Start of Block

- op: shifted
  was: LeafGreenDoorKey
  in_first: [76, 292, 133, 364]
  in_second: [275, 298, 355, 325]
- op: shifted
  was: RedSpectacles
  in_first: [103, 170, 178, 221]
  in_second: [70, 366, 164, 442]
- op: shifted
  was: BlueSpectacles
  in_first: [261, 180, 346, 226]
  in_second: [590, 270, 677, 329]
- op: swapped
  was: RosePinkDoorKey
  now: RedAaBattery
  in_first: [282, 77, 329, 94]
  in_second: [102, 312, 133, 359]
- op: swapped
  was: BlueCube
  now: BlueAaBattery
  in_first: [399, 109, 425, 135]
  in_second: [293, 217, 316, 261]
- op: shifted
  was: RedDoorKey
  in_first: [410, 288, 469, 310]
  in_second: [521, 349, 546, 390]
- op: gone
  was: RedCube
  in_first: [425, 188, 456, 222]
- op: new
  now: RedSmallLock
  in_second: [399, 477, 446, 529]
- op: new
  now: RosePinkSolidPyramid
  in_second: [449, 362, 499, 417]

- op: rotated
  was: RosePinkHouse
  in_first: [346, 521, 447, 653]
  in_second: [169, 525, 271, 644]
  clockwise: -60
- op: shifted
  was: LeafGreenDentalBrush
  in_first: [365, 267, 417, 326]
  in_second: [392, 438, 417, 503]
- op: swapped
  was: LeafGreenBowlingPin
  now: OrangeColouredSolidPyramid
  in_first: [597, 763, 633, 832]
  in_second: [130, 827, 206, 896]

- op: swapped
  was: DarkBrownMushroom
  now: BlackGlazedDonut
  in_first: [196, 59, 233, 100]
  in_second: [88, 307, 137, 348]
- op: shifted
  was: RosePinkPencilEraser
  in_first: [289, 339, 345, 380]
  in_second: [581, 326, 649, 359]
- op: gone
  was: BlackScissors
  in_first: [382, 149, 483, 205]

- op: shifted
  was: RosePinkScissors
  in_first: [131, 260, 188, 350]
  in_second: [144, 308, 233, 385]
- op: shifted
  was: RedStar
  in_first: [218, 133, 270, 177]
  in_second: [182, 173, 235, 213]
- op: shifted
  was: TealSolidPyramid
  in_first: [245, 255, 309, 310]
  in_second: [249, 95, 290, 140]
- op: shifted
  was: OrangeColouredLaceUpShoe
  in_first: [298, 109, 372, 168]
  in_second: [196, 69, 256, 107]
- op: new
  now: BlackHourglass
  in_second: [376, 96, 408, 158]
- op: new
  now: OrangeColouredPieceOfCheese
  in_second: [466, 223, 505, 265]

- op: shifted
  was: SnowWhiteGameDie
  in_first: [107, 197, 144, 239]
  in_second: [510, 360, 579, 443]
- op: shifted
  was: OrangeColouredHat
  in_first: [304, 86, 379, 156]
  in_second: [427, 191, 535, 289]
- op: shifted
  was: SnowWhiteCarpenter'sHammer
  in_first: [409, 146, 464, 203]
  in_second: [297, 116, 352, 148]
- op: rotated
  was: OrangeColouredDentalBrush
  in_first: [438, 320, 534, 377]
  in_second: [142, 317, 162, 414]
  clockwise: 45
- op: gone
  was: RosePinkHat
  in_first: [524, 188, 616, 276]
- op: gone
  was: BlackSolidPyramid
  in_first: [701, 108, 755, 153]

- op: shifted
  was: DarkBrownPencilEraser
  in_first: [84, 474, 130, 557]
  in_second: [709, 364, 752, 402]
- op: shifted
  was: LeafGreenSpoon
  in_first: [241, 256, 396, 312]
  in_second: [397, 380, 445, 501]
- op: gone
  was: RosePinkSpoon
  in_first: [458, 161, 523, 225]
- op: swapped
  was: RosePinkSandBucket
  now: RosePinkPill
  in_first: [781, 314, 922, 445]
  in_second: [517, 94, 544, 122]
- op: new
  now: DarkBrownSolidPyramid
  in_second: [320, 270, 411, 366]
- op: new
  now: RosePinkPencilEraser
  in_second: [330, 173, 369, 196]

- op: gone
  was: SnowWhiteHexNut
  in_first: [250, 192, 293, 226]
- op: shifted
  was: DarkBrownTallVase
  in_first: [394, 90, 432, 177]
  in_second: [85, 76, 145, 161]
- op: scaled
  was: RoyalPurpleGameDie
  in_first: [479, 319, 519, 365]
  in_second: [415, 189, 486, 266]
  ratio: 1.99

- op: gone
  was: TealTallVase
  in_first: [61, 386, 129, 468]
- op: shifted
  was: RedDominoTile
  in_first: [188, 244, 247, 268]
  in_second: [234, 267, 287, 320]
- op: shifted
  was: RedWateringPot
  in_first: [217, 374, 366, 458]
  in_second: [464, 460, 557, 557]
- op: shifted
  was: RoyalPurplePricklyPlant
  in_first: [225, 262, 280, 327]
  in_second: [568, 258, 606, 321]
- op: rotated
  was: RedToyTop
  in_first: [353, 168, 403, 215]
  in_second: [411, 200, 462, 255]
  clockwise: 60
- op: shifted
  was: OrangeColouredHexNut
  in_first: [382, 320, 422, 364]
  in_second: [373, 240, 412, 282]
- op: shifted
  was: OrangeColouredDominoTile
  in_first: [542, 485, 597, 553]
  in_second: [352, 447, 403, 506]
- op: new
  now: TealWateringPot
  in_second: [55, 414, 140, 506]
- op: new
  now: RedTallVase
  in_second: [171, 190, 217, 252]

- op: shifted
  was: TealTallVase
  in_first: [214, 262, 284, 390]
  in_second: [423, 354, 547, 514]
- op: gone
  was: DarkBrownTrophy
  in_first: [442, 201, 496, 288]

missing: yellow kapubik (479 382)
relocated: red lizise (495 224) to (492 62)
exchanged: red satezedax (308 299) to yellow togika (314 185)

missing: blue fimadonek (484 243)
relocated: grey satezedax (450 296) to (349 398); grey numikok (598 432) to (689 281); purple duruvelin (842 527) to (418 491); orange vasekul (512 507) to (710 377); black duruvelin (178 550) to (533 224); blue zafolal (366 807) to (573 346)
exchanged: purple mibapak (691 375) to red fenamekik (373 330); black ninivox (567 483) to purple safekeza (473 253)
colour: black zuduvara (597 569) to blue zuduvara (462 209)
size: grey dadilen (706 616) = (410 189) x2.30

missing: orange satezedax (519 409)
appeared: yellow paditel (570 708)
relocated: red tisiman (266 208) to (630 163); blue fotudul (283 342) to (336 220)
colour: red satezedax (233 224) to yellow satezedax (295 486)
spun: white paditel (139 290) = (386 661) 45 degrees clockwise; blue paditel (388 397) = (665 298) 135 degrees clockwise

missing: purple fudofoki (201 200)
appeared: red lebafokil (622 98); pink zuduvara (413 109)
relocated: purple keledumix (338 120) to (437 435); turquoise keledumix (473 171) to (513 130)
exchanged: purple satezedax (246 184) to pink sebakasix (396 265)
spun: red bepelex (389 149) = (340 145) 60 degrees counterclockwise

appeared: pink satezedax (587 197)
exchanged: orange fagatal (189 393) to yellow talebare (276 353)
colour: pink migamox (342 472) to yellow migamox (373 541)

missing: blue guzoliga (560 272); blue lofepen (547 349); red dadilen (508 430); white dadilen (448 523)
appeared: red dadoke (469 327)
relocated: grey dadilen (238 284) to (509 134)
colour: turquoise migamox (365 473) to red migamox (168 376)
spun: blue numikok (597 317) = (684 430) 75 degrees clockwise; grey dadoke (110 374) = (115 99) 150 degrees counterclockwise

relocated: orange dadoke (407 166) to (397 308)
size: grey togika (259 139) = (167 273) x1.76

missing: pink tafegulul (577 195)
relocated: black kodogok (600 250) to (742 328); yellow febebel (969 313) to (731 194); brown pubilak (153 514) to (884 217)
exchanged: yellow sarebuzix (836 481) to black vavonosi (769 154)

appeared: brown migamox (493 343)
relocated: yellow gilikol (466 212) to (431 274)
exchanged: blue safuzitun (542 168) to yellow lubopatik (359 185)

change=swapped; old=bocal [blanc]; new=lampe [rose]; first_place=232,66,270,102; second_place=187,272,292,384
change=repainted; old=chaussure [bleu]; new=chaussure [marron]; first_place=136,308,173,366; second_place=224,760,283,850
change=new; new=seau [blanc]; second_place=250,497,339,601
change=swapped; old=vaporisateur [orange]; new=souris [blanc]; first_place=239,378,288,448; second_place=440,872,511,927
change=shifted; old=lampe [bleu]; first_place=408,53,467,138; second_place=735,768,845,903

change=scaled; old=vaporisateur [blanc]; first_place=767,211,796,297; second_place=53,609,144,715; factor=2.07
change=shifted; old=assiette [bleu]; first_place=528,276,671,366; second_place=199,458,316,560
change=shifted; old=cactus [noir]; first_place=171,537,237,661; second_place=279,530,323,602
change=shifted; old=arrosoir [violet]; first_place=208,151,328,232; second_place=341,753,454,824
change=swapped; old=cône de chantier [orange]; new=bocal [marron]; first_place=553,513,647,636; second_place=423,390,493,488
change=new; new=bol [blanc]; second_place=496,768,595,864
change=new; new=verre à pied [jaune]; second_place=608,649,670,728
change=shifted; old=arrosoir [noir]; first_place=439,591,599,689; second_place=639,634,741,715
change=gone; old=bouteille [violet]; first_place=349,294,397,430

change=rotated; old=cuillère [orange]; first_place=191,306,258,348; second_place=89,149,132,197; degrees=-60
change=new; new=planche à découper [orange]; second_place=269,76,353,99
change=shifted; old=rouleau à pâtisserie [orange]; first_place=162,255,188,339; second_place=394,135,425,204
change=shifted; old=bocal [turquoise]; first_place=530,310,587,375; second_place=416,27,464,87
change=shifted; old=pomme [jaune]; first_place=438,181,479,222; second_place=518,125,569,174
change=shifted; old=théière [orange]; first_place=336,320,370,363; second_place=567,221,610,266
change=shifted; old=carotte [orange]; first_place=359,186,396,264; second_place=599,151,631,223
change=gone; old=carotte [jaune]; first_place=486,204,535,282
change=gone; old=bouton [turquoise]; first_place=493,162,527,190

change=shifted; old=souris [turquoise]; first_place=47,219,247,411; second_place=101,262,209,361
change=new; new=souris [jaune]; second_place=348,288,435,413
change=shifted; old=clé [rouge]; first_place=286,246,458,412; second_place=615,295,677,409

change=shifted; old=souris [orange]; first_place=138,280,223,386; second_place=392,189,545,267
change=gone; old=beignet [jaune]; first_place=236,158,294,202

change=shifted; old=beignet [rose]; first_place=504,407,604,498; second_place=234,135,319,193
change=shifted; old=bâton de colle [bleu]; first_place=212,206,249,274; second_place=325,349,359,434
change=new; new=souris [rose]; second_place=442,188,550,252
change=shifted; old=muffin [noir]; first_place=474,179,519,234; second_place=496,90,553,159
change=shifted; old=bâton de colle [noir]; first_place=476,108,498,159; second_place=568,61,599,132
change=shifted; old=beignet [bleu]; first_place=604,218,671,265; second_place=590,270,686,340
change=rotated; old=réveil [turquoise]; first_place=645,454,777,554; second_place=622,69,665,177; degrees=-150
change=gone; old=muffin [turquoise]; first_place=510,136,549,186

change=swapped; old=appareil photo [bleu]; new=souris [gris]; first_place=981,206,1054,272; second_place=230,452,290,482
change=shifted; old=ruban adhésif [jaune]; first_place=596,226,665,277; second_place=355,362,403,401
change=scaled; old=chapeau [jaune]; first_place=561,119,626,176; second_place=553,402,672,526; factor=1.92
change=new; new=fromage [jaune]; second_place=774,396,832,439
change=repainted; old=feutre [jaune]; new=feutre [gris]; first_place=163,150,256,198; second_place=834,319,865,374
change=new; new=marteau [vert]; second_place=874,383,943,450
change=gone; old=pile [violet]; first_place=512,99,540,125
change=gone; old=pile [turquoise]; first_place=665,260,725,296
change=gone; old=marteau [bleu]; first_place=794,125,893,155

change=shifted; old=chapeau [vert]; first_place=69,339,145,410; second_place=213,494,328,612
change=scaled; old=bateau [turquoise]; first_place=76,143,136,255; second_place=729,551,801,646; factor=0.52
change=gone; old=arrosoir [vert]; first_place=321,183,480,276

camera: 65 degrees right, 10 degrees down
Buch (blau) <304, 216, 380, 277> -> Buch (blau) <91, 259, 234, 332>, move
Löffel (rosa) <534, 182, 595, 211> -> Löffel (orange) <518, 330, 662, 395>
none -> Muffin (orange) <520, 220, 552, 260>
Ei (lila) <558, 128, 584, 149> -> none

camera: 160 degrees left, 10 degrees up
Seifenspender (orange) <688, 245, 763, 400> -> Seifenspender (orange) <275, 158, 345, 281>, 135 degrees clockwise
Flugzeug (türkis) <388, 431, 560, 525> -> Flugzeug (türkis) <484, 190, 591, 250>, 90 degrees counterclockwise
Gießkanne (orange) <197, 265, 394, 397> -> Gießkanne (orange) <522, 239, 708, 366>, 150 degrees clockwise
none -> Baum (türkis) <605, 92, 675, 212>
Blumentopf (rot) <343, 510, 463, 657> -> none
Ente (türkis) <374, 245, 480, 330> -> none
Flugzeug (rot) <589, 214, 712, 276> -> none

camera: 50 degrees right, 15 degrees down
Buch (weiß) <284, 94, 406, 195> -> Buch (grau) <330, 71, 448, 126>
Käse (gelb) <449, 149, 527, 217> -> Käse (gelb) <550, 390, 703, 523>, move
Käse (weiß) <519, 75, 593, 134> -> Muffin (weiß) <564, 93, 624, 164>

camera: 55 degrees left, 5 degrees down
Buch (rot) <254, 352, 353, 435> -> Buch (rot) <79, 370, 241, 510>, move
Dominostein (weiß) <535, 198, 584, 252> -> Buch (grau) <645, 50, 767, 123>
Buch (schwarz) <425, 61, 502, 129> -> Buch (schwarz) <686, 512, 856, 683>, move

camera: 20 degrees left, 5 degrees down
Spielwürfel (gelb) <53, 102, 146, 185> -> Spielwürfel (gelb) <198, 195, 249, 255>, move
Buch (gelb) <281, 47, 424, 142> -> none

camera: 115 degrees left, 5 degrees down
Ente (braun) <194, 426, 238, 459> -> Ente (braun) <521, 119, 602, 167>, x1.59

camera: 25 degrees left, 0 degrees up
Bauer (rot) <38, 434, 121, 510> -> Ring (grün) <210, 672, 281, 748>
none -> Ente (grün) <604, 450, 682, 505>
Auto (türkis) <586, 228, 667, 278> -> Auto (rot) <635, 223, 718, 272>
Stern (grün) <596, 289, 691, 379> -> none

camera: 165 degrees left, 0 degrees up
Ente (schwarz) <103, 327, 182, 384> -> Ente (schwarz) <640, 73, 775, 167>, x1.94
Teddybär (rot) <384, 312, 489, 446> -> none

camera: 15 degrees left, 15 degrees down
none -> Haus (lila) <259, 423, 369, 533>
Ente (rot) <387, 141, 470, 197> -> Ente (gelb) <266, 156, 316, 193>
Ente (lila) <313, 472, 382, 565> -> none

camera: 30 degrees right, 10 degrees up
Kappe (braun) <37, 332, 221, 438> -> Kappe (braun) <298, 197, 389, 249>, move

End of Block

▶ **WHAT IS BEING ASKED**: From the listing above, the lines starting with the one that has "Löffel (rosa) <534, 182, 595, 211>" and running through the one that has "none -> Muffin (orange) <520, 220, 552, 260>" should be copied exactly, ends included.

▶ **ANSWER TO THIS TASK**:
Löffel (rosa) <534, 182, 595, 211> -> Löffel (orange) <518, 330, 662, 395>
none -> Muffin (orange) <520, 220, 552, 260>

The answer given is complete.